/---

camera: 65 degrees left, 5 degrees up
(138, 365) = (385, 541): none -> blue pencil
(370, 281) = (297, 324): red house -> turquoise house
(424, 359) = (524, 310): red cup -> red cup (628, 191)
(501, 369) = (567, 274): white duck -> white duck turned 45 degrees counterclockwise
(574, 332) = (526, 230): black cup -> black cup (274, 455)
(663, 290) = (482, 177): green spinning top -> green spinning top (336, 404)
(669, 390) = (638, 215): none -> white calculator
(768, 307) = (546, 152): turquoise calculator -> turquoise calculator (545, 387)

\---
/---

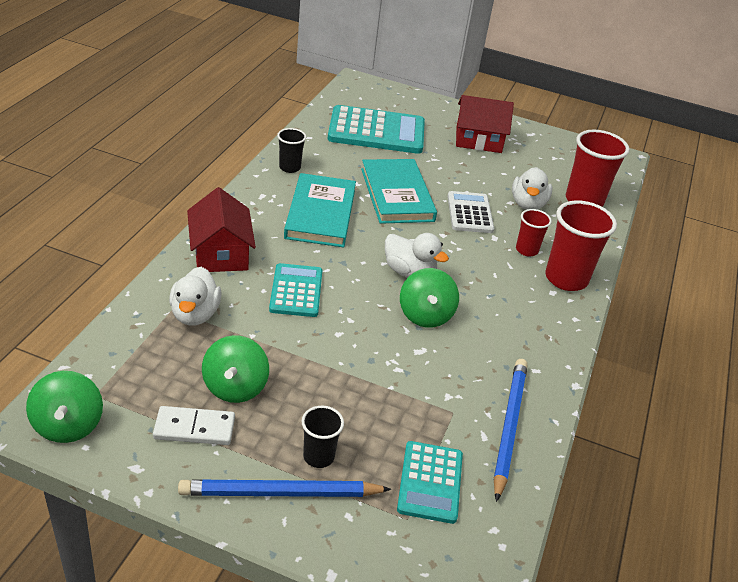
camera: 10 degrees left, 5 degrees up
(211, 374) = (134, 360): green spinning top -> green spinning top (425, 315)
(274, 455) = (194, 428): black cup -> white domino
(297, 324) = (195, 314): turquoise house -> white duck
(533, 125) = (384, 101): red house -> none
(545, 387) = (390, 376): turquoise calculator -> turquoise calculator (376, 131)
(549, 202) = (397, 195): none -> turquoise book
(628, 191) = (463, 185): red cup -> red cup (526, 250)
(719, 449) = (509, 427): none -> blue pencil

\---

## Required work
Please give an exact copy of the lines above, beginning with the line containing "camera: 65 degrees left, 5 degrees up" and running through the line containing "(768, 307) = (546, 152): turquoise", and of no other lines.

## Response to this exercise
camera: 65 degrees left, 5 degrees up
(138, 365) = (385, 541): none -> blue pencil
(370, 281) = (297, 324): red house -> turquoise house
(424, 359) = (524, 310): red cup -> red cup (628, 191)
(501, 369) = (567, 274): white duck -> white duck turned 45 degrees counterclockwise
(574, 332) = (526, 230): black cup -> black cup (274, 455)
(663, 290) = (482, 177): green spinning top -> green spinning top (336, 404)
(669, 390) = (638, 215): none -> white calculator
(768, 307) = (546, 152): turquoise calculator -> turquoise calculator (545, 387)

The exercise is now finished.